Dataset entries

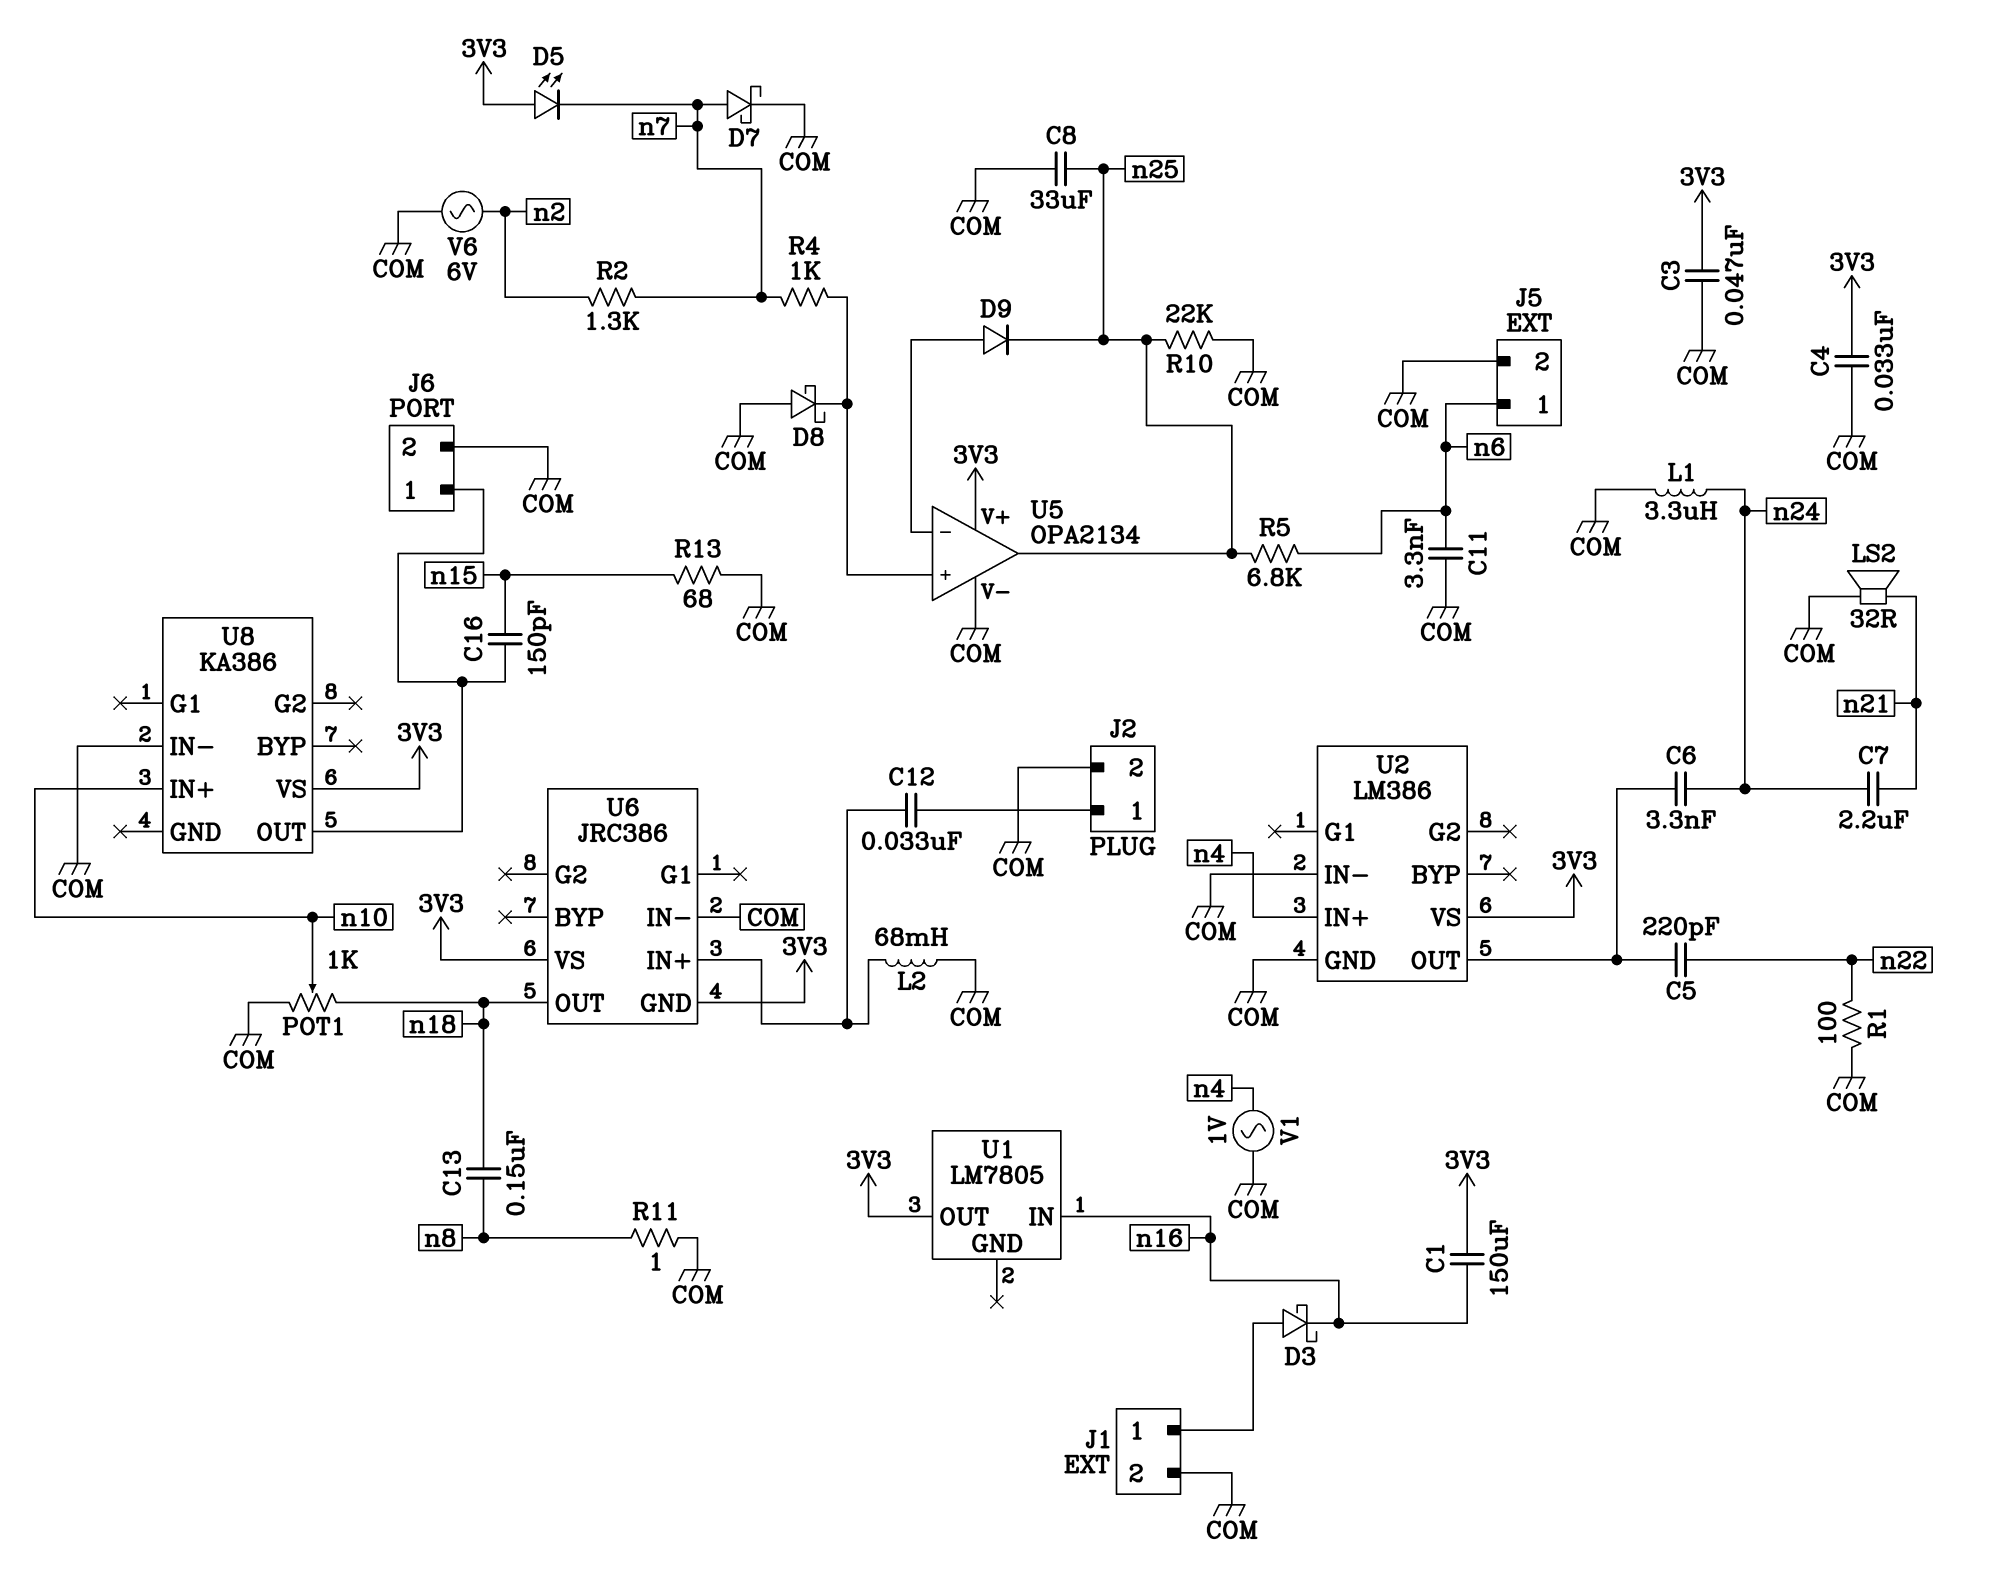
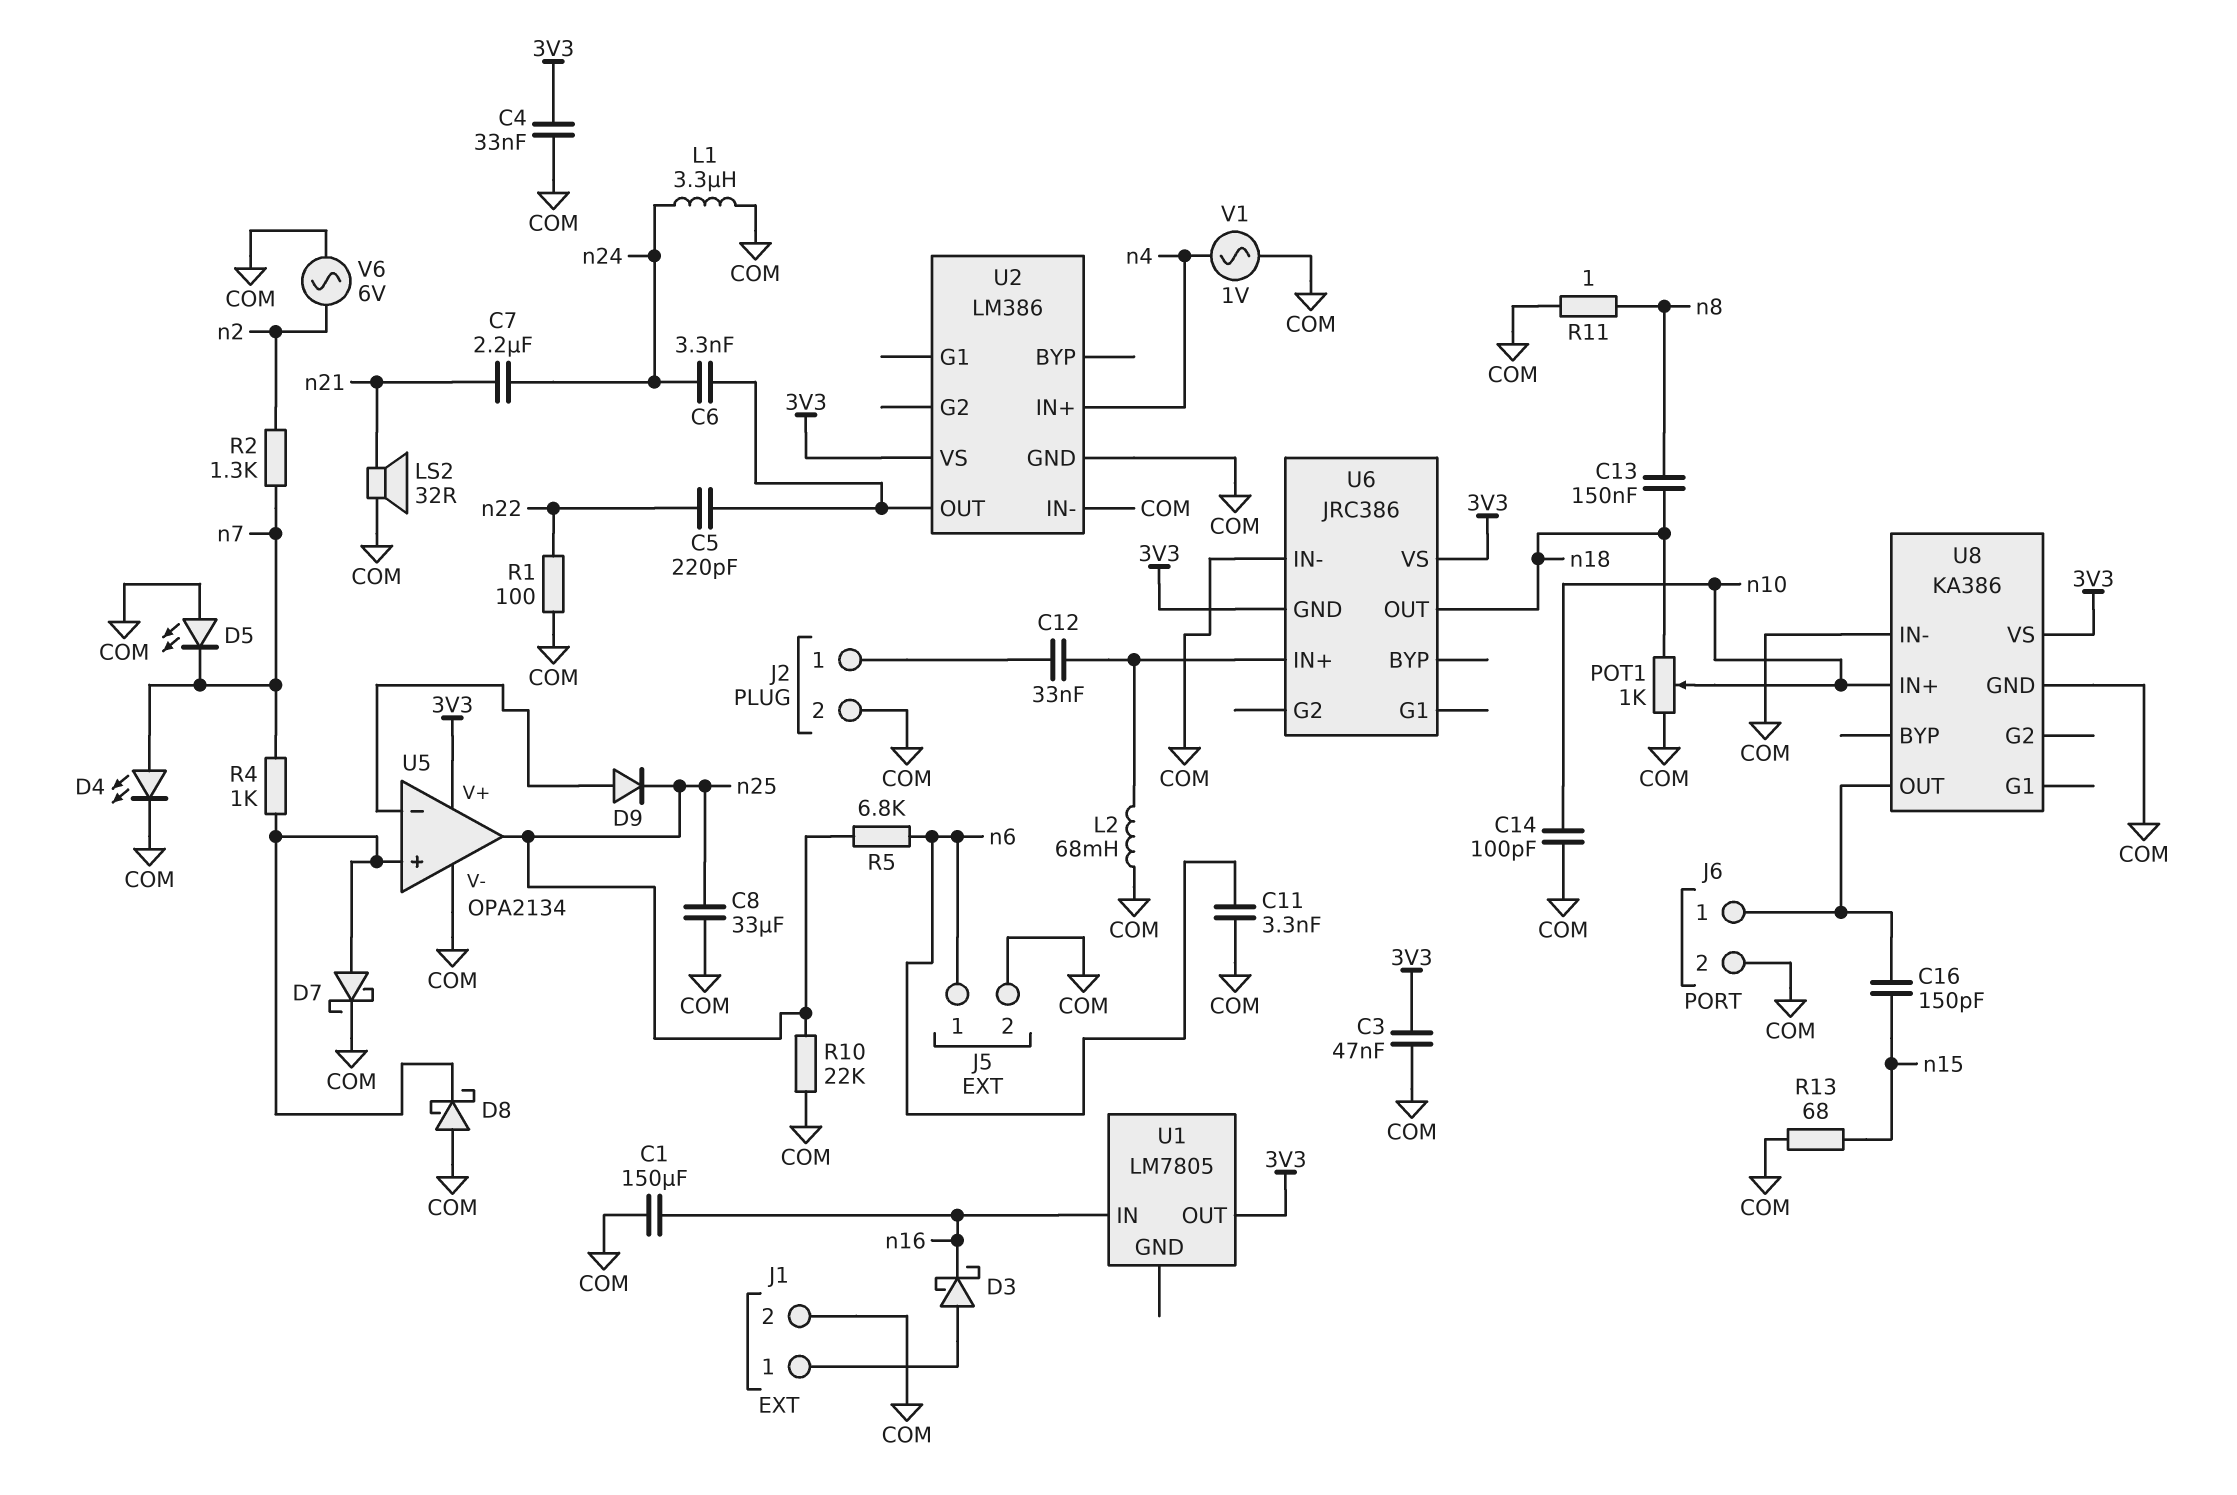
C1: 150uF (3V3, n16) -> 150uF (COM, n16)
C14: none -> 100pF (COM, n10)
D4: none -> LED (A n7, K COM)
D5: LED (A 3V3, K n7) -> LED (A COM, K n7)
D7: schottky (A n7, K COM) -> schottky (A U5/in+, K COM)
U8 pin GND: none -> COM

* _Exercise_
Could you transcribe all of the data exactly and omit the pictures?

* _Solution to this problem_
C1: 150uF (3V3, n16) -> 150uF (COM, n16)
C14: none -> 100pF (COM, n10)
D4: none -> LED (A n7, K COM)
D5: LED (A 3V3, K n7) -> LED (A COM, K n7)
D7: schottky (A n7, K COM) -> schottky (A U5/in+, K COM)
U8 pin GND: none -> COM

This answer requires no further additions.